**TASK STATEMENT**. In your copy of the data, include no pictures and alter nothing else.

|---|

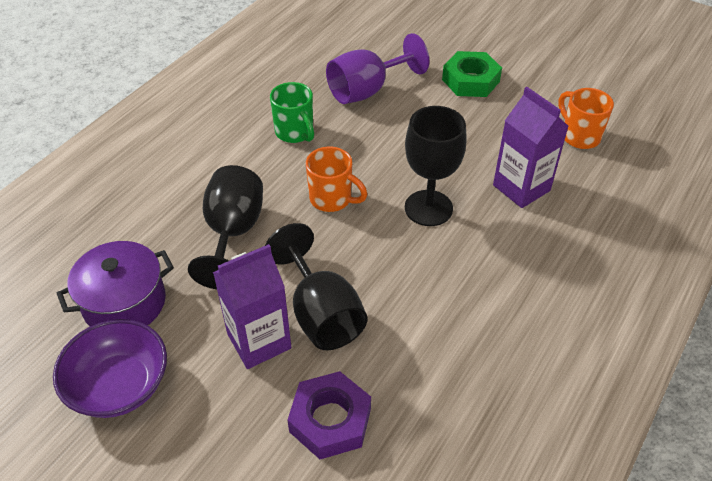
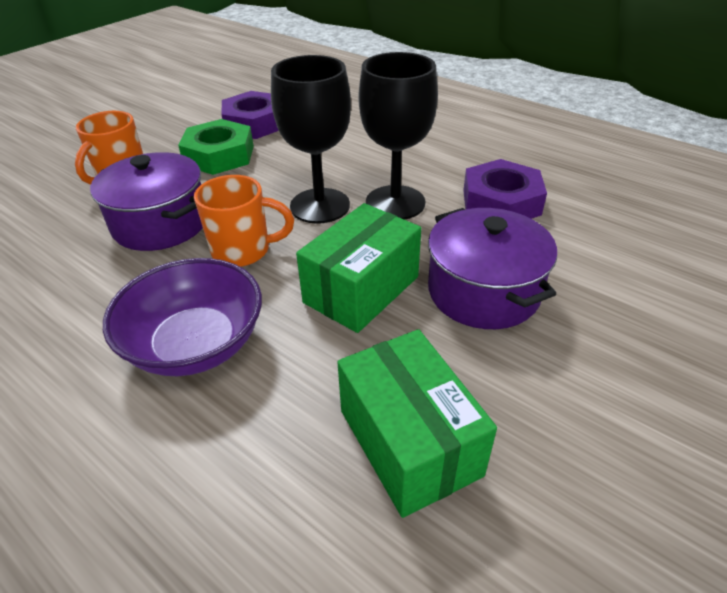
black goblet: 3 -> 2
green box: 0 -> 2
green mug: 1 -> 0
purple carton: 2 -> 0
purple goblet: 1 -> 0
purple nut: 1 -> 2
purple pot: 1 -> 2

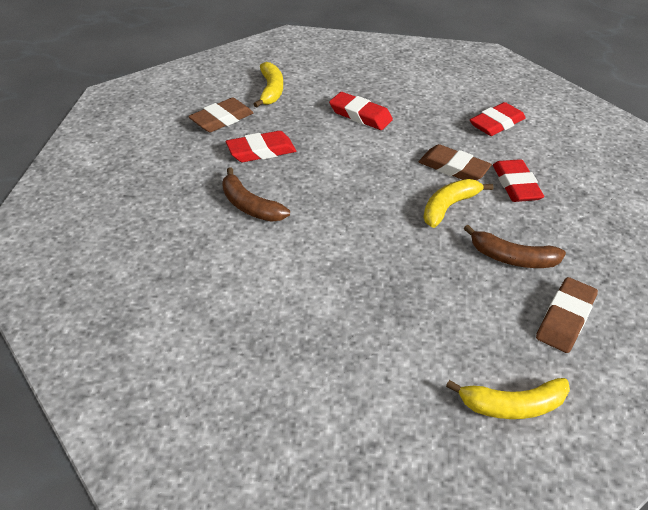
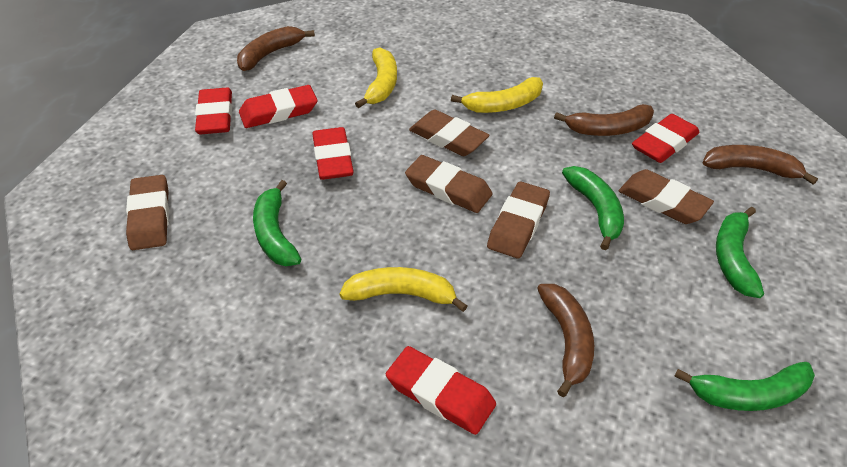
brown banana: 2 -> 4
brown eraser: 3 -> 5
green banana: 0 -> 4
red eraser: 4 -> 5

|---|

**EXERCISE SOLUTION**.
black goblet: 3 -> 2
green box: 0 -> 2
green mug: 1 -> 0
purple carton: 2 -> 0
purple goblet: 1 -> 0
purple nut: 1 -> 2
purple pot: 1 -> 2

brown banana: 2 -> 4
brown eraser: 3 -> 5
green banana: 0 -> 4
red eraser: 4 -> 5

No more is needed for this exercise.